◆ **Dataset entries**
──────────
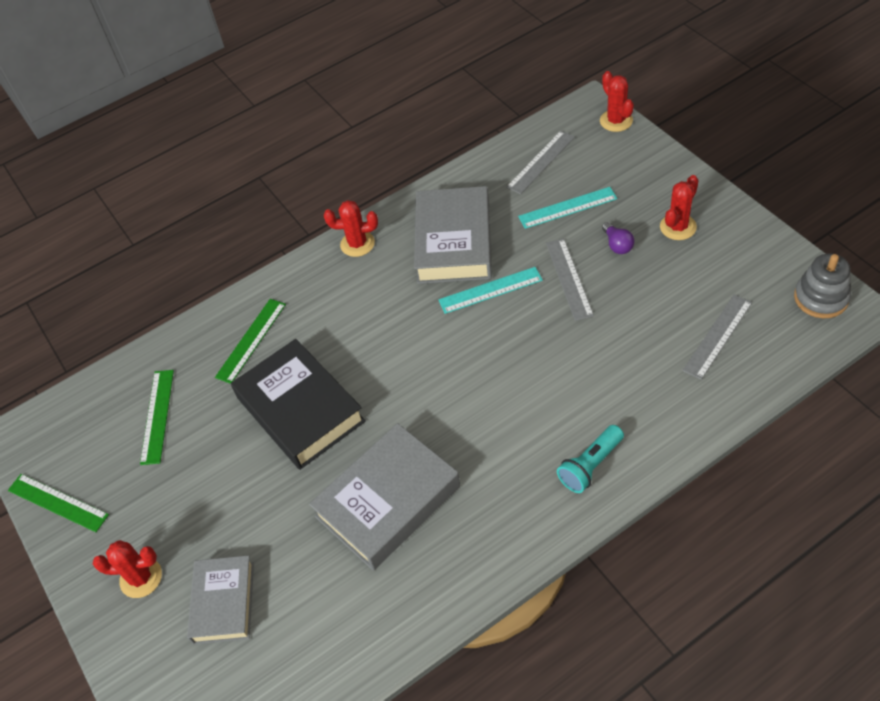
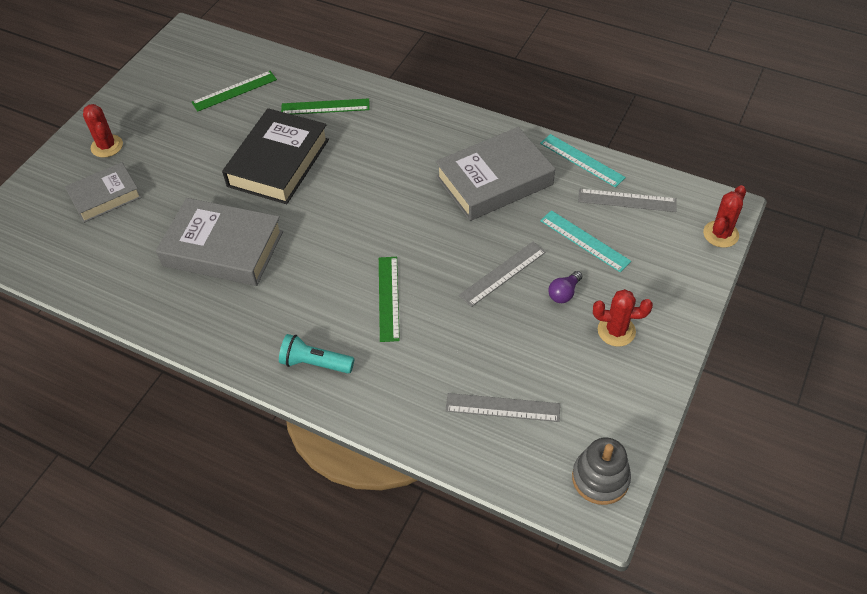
camera: 55 degrees right, 0 degrees up
green ruler [8,474,109,532] -> green ruler moved to [379,257,400,342]
red cactus [324,200,378,257] -> none
turquoise ruler [438,267,543,314] -> turquoise ruler moved to [540,134,626,188]

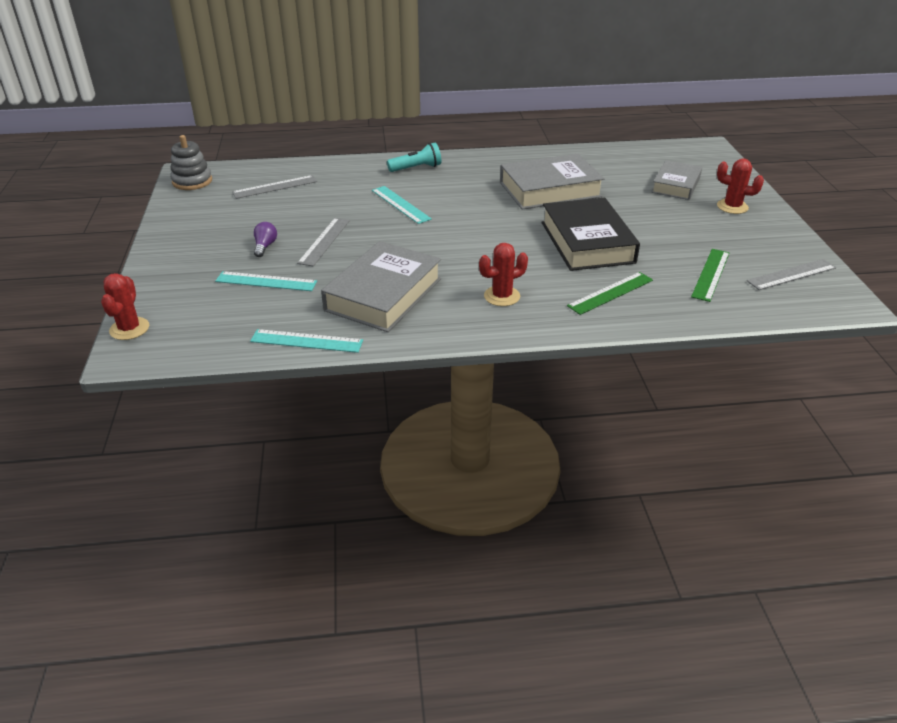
camera: 145 degrees right, 15 degrees down
green ruler [379,257,400,342] -> turquoise ruler [372,186,432,224]
grey ruler [578,189,677,212] -> grey ruler moved to [747,259,836,290]
red cactus [593,289,653,347] -> red cactus moved to [479,243,528,306]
──────────
◆ **Exercise instructions**
Write out the lines that run from the line containing "green ruler [8,474,109,532]" to the end of the entries, inclusive, exactly as written. Skip every picture.

◆ **Your solution**
green ruler [8,474,109,532] -> green ruler moved to [379,257,400,342]
red cactus [324,200,378,257] -> none
turquoise ruler [438,267,543,314] -> turquoise ruler moved to [540,134,626,188]

camera: 145 degrees right, 15 degrees down
green ruler [379,257,400,342] -> turquoise ruler [372,186,432,224]
grey ruler [578,189,677,212] -> grey ruler moved to [747,259,836,290]
red cactus [593,289,653,347] -> red cactus moved to [479,243,528,306]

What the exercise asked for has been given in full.